**Exercise requirements**
Nothing but the pictures may be left out. Restate the rest of the entries word for word.

== Segment start ==

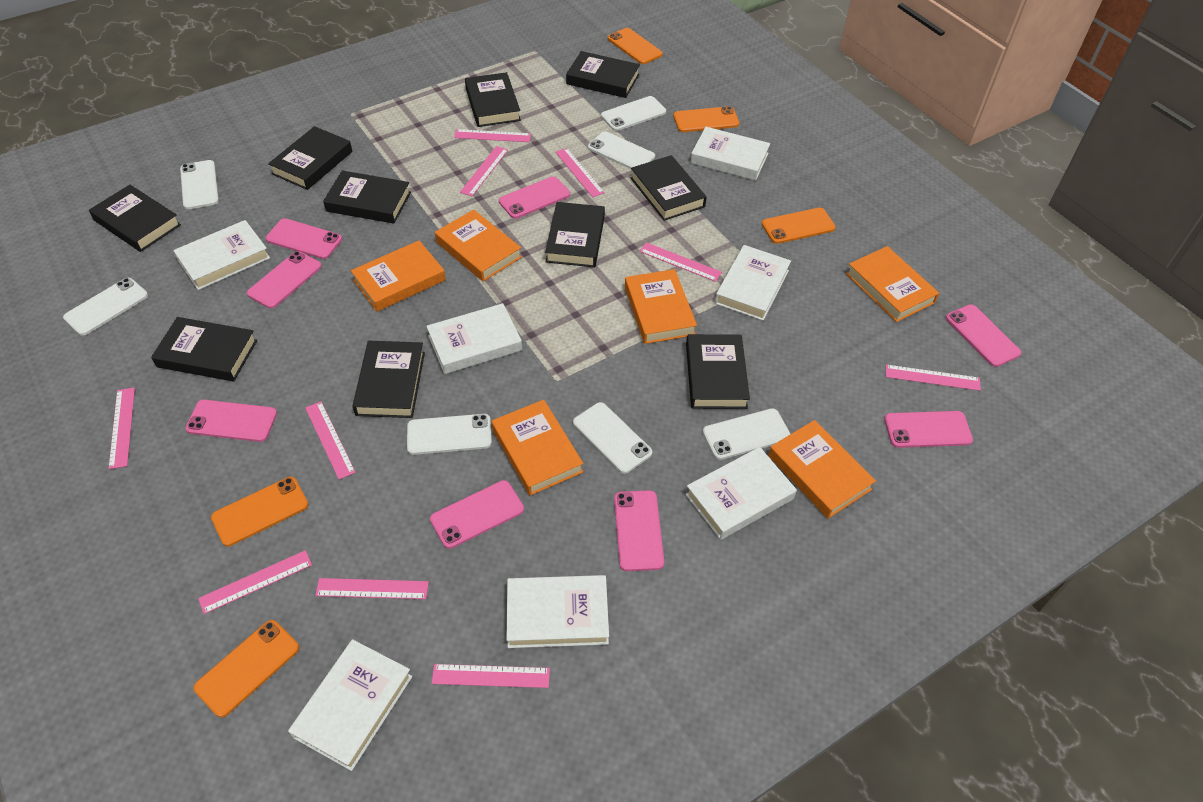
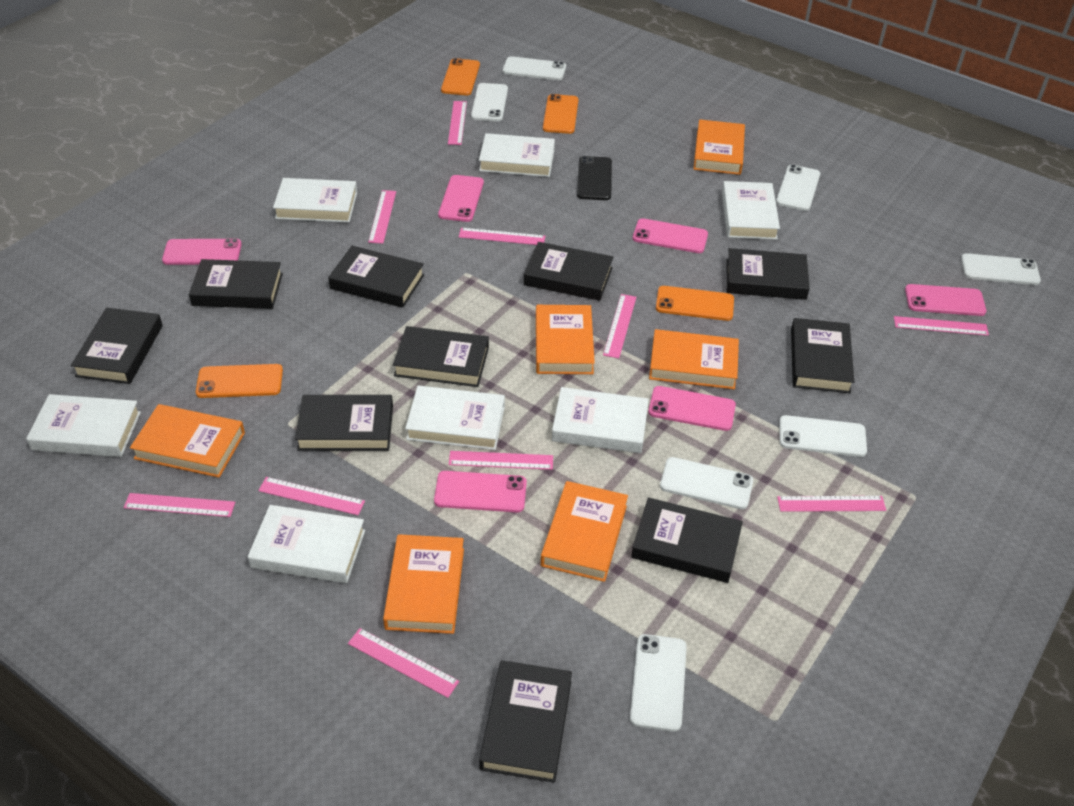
black phone: 0 -> 1
orange phone: 5 -> 4
pink phone: 8 -> 6

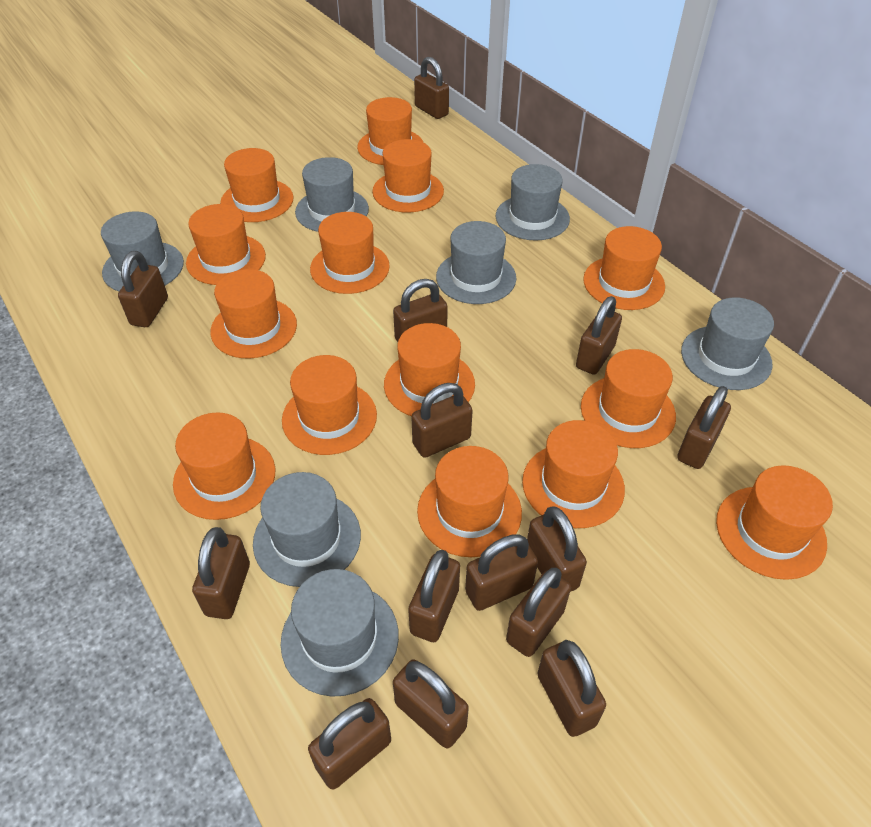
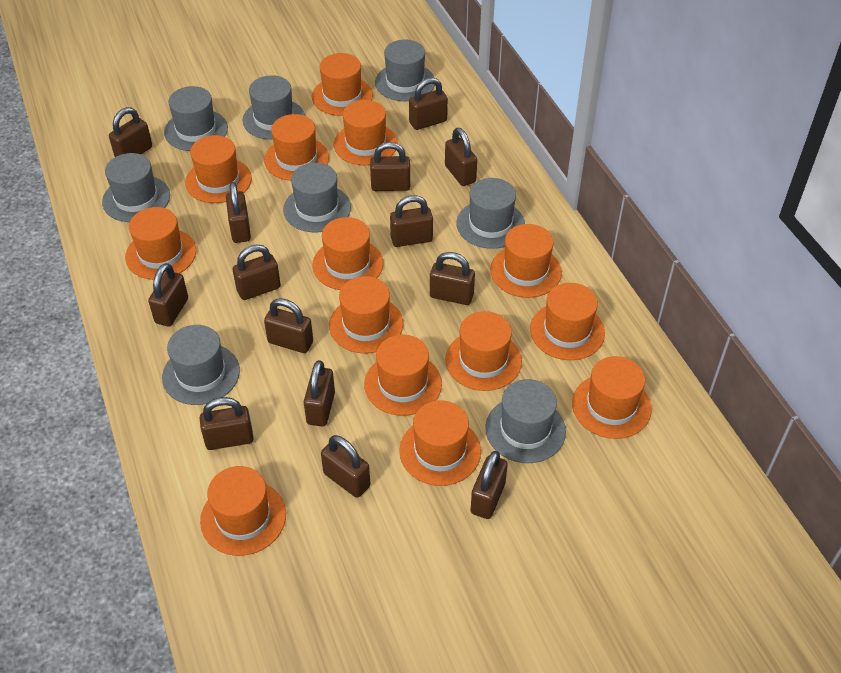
grey hat: 7 -> 8

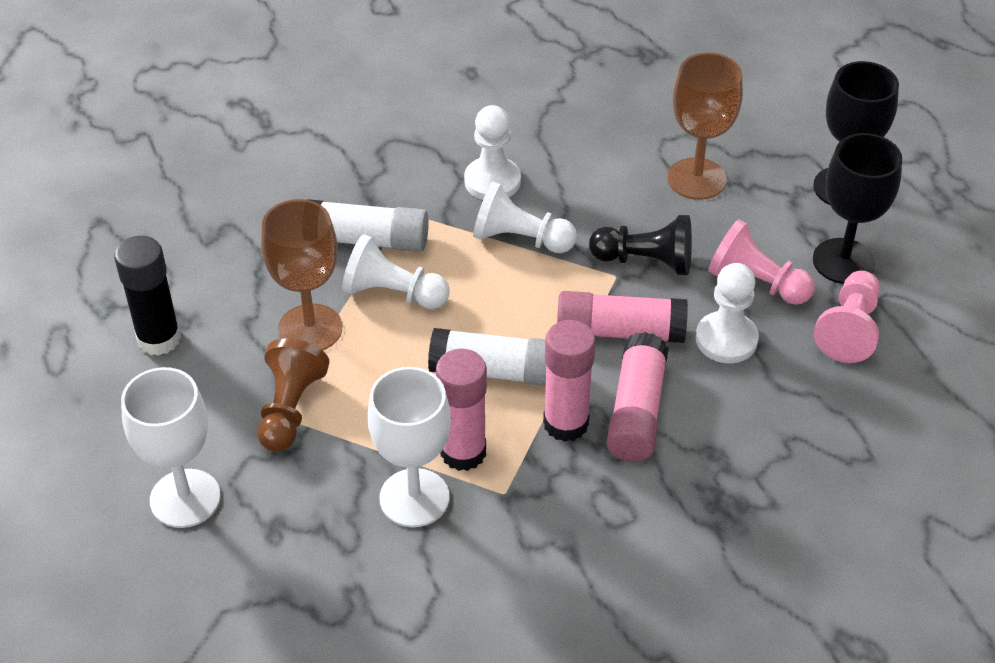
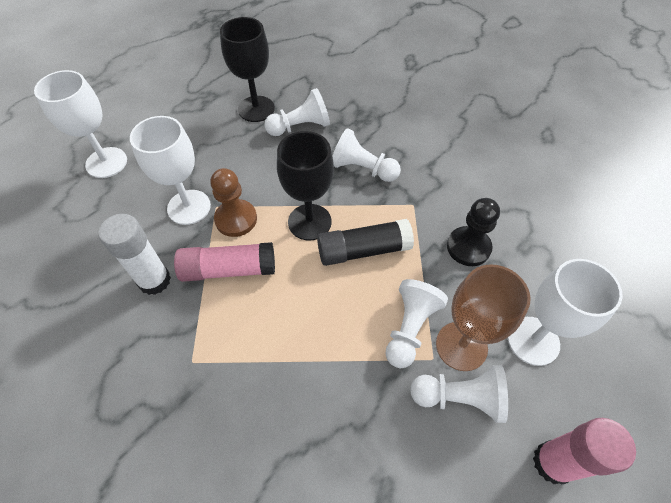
brown goblet: 2 -> 1
pink glue stick: 4 -> 2
pink pawn: 2 -> 0
white glue stick: 2 -> 1
white goblet: 2 -> 3

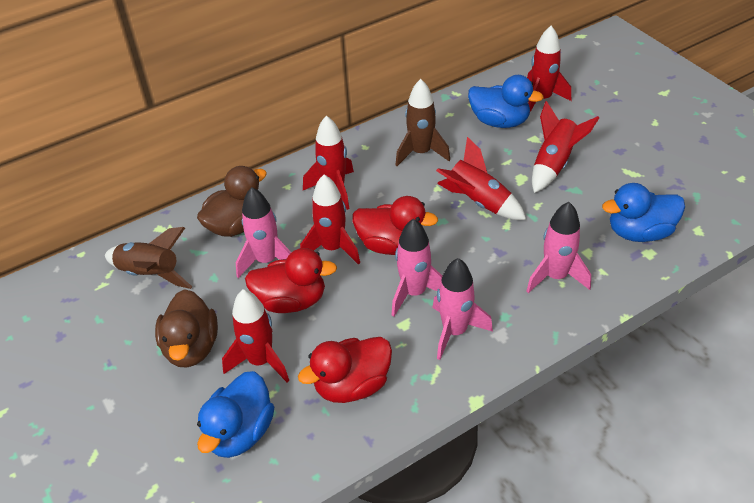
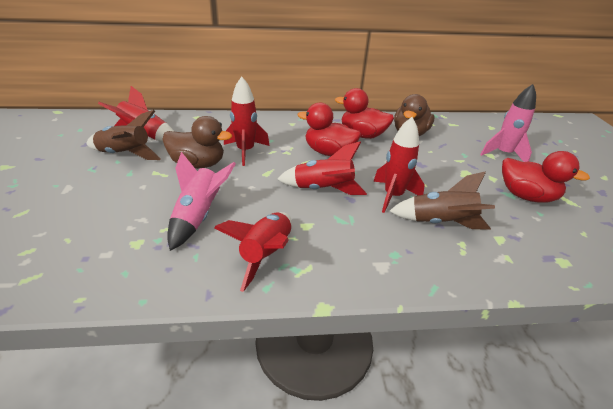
blue duck: 3 -> 0
pink rocket: 4 -> 2
red rocket: 6 -> 5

== Segment end ==

**Task response**
black phone: 0 -> 1
orange phone: 5 -> 4
pink phone: 8 -> 6

grey hat: 7 -> 8

brown goblet: 2 -> 1
pink glue stick: 4 -> 2
pink pawn: 2 -> 0
white glue stick: 2 -> 1
white goblet: 2 -> 3

blue duck: 3 -> 0
pink rocket: 4 -> 2
red rocket: 6 -> 5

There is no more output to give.